Before-and-after scene images
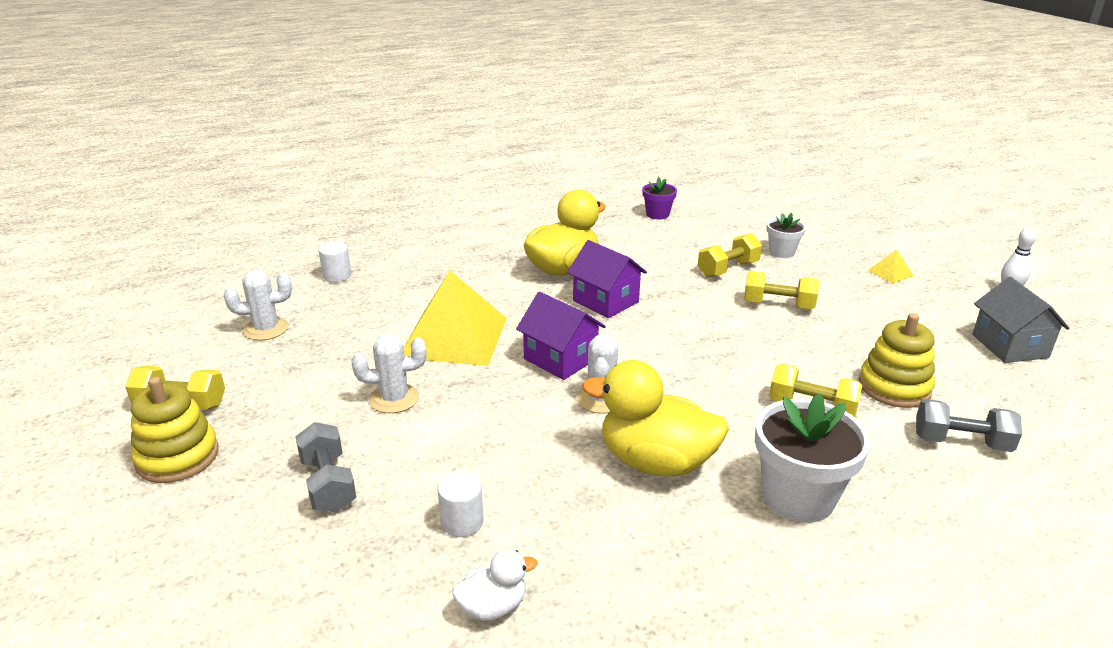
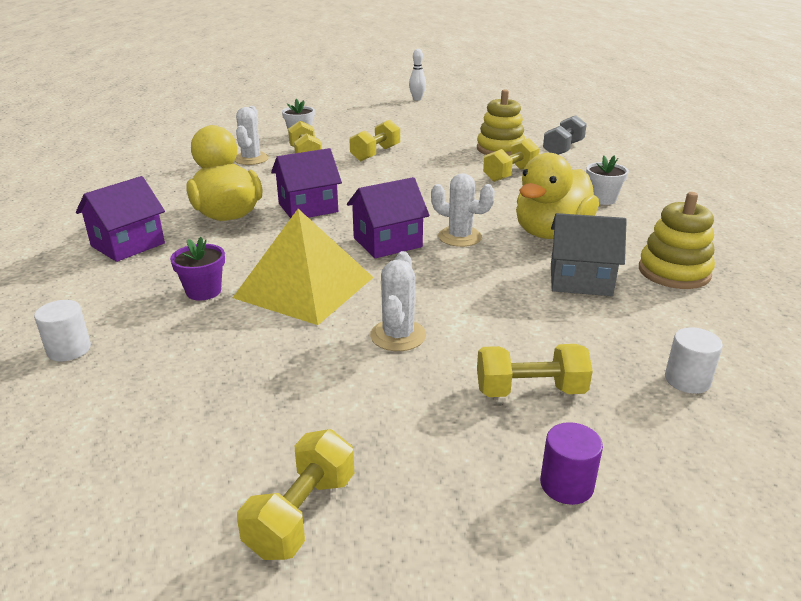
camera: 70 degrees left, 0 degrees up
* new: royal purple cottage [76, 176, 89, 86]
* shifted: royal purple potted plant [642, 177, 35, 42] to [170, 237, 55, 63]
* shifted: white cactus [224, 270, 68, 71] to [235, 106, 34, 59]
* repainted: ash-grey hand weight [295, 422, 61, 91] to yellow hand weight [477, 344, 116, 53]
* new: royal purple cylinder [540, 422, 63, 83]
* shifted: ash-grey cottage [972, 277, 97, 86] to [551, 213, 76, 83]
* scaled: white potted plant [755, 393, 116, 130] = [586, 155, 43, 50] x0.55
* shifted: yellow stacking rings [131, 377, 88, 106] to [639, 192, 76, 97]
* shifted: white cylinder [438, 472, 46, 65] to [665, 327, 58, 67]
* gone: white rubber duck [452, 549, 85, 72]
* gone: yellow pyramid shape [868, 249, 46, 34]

(Work instructions): List, from the entries above, every line in which the word "yellow" shows up.

(Output of the task):
* repainted: ash-grey hand weight [295, 422, 61, 91] to yellow hand weight [477, 344, 116, 53]
* shifted: yellow stacking rings [131, 377, 88, 106] to [639, 192, 76, 97]
* gone: yellow pyramid shape [868, 249, 46, 34]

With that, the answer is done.